• [Activity] The expected output is the first line of the data below and every line after it, up to and including the line containing "ScarletSneaker (2nd from left)", each reproduced exactly.

• [Supplied material]
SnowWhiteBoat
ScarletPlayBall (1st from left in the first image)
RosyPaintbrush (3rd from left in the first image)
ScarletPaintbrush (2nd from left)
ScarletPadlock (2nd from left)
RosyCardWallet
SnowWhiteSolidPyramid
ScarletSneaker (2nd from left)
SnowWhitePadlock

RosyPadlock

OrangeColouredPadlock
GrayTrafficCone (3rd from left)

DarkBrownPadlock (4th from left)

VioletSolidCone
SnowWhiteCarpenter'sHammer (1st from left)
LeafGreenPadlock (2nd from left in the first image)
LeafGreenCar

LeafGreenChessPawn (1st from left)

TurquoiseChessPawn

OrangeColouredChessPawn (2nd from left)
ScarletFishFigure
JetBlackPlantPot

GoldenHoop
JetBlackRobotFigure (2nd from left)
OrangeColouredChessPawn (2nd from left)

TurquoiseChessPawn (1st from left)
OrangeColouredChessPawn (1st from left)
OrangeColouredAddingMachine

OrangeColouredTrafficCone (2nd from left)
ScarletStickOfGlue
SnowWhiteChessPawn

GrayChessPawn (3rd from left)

• [Written answer]
SnowWhiteBoat
ScarletPlayBall (1st from left in the first image)
RosyPaintbrush (3rd from left in the first image)
ScarletPaintbrush (2nd from left)
ScarletPadlock (2nd from left)
RosyCardWallet
SnowWhiteSolidPyramid
ScarletSneaker (2nd from left)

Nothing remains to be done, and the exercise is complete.